**Data records**
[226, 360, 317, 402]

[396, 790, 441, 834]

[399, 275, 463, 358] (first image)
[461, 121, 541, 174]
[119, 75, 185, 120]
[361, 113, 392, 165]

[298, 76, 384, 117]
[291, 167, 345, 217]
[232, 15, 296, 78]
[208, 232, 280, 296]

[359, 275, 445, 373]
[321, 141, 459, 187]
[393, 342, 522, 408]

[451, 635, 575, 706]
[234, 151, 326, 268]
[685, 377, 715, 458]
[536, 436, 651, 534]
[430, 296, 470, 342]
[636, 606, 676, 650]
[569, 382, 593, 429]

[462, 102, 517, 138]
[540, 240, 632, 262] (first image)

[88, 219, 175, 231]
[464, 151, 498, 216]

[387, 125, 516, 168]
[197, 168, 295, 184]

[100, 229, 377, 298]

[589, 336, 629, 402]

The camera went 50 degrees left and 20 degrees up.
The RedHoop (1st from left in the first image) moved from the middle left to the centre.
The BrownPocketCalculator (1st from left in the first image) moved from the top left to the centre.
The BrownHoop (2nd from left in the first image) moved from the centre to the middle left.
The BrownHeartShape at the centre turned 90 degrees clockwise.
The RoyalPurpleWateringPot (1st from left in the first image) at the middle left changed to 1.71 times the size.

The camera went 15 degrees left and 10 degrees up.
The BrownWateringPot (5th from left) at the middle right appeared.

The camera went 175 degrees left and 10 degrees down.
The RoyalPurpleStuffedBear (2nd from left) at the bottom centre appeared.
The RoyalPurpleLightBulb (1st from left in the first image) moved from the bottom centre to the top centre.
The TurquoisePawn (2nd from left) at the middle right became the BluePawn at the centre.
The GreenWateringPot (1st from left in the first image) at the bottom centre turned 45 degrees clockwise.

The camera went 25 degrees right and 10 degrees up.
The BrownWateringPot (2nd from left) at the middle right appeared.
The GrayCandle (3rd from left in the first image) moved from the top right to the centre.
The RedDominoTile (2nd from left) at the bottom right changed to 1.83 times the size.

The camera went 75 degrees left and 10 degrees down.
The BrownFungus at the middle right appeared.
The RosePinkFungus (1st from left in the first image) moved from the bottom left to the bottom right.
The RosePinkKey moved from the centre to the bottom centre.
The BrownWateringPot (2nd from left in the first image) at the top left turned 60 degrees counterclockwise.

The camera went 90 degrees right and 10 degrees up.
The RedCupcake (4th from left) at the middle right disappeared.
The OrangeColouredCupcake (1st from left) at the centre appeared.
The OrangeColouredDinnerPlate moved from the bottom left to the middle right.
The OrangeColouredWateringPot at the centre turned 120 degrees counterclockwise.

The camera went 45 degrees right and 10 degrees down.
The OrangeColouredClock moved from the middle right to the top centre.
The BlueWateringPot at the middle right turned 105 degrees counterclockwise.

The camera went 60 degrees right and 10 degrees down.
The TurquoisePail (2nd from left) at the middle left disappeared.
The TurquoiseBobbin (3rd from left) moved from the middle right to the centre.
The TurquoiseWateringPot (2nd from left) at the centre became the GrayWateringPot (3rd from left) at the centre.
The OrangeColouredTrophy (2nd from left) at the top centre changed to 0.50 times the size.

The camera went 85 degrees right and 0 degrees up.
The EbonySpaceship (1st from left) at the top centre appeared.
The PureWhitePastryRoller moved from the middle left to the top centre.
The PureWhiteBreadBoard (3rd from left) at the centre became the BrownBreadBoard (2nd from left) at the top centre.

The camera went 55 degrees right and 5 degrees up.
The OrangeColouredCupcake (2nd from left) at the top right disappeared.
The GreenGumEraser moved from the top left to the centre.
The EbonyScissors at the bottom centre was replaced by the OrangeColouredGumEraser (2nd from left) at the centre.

**What this task involves**
In the listing above, find the line with "The BrownHoop (2nd" and the line with "The BrownHeartShape at", then print exactly those two lines and every line between them, and nothing more.

**Answer space**
The BrownHoop (2nd from left in the first image) moved from the centre to the middle left.
The BrownHeartShape at the centre turned 90 degrees clockwise.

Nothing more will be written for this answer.